:: INPUT DATA ::
=======

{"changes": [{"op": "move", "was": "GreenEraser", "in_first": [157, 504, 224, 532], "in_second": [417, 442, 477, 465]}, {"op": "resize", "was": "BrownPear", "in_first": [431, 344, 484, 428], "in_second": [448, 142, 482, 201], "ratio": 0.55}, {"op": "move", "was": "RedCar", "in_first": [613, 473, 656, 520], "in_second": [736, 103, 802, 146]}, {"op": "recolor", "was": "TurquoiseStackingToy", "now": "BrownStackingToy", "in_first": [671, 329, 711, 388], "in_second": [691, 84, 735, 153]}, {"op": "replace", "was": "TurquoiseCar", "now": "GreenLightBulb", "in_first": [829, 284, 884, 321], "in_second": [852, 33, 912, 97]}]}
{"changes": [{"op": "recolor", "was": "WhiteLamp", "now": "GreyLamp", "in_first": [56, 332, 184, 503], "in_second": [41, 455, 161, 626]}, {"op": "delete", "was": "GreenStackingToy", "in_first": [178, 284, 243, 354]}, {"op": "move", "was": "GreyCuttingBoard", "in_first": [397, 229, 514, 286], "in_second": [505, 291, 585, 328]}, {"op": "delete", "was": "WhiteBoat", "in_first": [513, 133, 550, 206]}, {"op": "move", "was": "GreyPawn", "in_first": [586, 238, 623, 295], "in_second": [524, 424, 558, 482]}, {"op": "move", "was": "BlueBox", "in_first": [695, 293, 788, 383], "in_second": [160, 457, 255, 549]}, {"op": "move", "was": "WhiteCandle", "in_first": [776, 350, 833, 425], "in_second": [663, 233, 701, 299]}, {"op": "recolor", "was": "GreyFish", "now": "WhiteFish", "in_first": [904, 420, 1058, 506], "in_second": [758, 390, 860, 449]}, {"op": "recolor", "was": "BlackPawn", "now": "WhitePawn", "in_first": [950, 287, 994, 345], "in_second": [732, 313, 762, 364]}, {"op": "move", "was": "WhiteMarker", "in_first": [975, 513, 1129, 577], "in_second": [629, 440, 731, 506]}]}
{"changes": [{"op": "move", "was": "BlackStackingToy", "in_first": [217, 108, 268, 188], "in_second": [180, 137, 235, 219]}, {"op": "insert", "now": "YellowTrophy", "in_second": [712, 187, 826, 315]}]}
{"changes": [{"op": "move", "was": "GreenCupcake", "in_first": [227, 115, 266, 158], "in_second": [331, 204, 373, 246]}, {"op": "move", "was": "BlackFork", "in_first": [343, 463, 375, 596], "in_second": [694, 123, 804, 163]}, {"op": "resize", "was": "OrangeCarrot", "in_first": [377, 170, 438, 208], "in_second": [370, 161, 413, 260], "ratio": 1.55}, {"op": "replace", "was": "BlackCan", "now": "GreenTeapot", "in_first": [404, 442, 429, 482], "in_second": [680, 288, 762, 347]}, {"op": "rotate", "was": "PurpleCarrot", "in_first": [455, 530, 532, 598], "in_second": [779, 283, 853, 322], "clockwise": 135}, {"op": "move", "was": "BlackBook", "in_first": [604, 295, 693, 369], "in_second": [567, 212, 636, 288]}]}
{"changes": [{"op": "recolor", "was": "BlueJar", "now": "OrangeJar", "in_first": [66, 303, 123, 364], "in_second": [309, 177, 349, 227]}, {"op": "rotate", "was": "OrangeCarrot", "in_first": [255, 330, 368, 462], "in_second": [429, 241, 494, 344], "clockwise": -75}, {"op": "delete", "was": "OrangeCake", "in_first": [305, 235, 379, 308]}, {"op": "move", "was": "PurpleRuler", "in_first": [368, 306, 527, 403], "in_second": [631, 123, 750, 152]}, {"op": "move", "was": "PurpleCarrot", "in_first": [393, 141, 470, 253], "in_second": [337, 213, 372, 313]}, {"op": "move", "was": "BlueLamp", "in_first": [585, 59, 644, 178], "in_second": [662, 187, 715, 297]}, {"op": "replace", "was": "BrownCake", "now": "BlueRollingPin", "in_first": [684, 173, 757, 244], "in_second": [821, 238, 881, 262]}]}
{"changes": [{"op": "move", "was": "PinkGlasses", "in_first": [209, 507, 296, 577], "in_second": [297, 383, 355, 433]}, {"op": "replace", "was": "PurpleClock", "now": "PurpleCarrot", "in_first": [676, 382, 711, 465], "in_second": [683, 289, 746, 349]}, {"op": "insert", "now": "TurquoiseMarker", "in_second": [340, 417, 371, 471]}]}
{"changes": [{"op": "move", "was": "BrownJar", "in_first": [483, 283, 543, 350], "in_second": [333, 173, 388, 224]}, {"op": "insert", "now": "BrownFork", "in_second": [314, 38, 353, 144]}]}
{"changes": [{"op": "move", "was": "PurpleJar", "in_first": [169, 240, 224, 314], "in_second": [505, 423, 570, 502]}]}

=======

:: WHAT THIS TASK INVOLVES ::
Retype all of the lines shown above, keeping each one exact.

:: WRITTEN REPLY ::
{"changes": [{"op": "move", "was": "GreenEraser", "in_first": [157, 504, 224, 532], "in_second": [417, 442, 477, 465]}, {"op": "resize", "was": "BrownPear", "in_first": [431, 344, 484, 428], "in_second": [448, 142, 482, 201], "ratio": 0.55}, {"op": "move", "was": "RedCar", "in_first": [613, 473, 656, 520], "in_second": [736, 103, 802, 146]}, {"op": "recolor", "was": "TurquoiseStackingToy", "now": "BrownStackingToy", "in_first": [671, 329, 711, 388], "in_second": [691, 84, 735, 153]}, {"op": "replace", "was": "TurquoiseCar", "now": "GreenLightBulb", "in_first": [829, 284, 884, 321], "in_second": [852, 33, 912, 97]}]}
{"changes": [{"op": "recolor", "was": "WhiteLamp", "now": "GreyLamp", "in_first": [56, 332, 184, 503], "in_second": [41, 455, 161, 626]}, {"op": "delete", "was": "GreenStackingToy", "in_first": [178, 284, 243, 354]}, {"op": "move", "was": "GreyCuttingBoard", "in_first": [397, 229, 514, 286], "in_second": [505, 291, 585, 328]}, {"op": "delete", "was": "WhiteBoat", "in_first": [513, 133, 550, 206]}, {"op": "move", "was": "GreyPawn", "in_first": [586, 238, 623, 295], "in_second": [524, 424, 558, 482]}, {"op": "move", "was": "BlueBox", "in_first": [695, 293, 788, 383], "in_second": [160, 457, 255, 549]}, {"op": "move", "was": "WhiteCandle", "in_first": [776, 350, 833, 425], "in_second": [663, 233, 701, 299]}, {"op": "recolor", "was": "GreyFish", "now": "WhiteFish", "in_first": [904, 420, 1058, 506], "in_second": [758, 390, 860, 449]}, {"op": "recolor", "was": "BlackPawn", "now": "WhitePawn", "in_first": [950, 287, 994, 345], "in_second": [732, 313, 762, 364]}, {"op": "move", "was": "WhiteMarker", "in_first": [975, 513, 1129, 577], "in_second": [629, 440, 731, 506]}]}
{"changes": [{"op": "move", "was": "BlackStackingToy", "in_first": [217, 108, 268, 188], "in_second": [180, 137, 235, 219]}, {"op": "insert", "now": "YellowTrophy", "in_second": [712, 187, 826, 315]}]}
{"changes": [{"op": "move", "was": "GreenCupcake", "in_first": [227, 115, 266, 158], "in_second": [331, 204, 373, 246]}, {"op": "move", "was": "BlackFork", "in_first": [343, 463, 375, 596], "in_second": [694, 123, 804, 163]}, {"op": "resize", "was": "OrangeCarrot", "in_first": [377, 170, 438, 208], "in_second": [370, 161, 413, 260], "ratio": 1.55}, {"op": "replace", "was": "BlackCan", "now": "GreenTeapot", "in_first": [404, 442, 429, 482], "in_second": [680, 288, 762, 347]}, {"op": "rotate", "was": "PurpleCarrot", "in_first": [455, 530, 532, 598], "in_second": [779, 283, 853, 322], "clockwise": 135}, {"op": "move", "was": "BlackBook", "in_first": [604, 295, 693, 369], "in_second": [567, 212, 636, 288]}]}
{"changes": [{"op": "recolor", "was": "BlueJar", "now": "OrangeJar", "in_first": [66, 303, 123, 364], "in_second": [309, 177, 349, 227]}, {"op": "rotate", "was": "OrangeCarrot", "in_first": [255, 330, 368, 462], "in_second": [429, 241, 494, 344], "clockwise": -75}, {"op": "delete", "was": "OrangeCake", "in_first": [305, 235, 379, 308]}, {"op": "move", "was": "PurpleRuler", "in_first": [368, 306, 527, 403], "in_second": [631, 123, 750, 152]}, {"op": "move", "was": "PurpleCarrot", "in_first": [393, 141, 470, 253], "in_second": [337, 213, 372, 313]}, {"op": "move", "was": "BlueLamp", "in_first": [585, 59, 644, 178], "in_second": [662, 187, 715, 297]}, {"op": "replace", "was": "BrownCake", "now": "BlueRollingPin", "in_first": [684, 173, 757, 244], "in_second": [821, 238, 881, 262]}]}
{"changes": [{"op": "move", "was": "PinkGlasses", "in_first": [209, 507, 296, 577], "in_second": [297, 383, 355, 433]}, {"op": "replace", "was": "PurpleClock", "now": "PurpleCarrot", "in_first": [676, 382, 711, 465], "in_second": [683, 289, 746, 349]}, {"op": "insert", "now": "TurquoiseMarker", "in_second": [340, 417, 371, 471]}]}
{"changes": [{"op": "move", "was": "BrownJar", "in_first": [483, 283, 543, 350], "in_second": [333, 173, 388, 224]}, {"op": "insert", "now": "BrownFork", "in_second": [314, 38, 353, 144]}]}
{"changes": [{"op": "move", "was": "PurpleJar", "in_first": [169, 240, 224, 314], "in_second": [505, 423, 570, 502]}]}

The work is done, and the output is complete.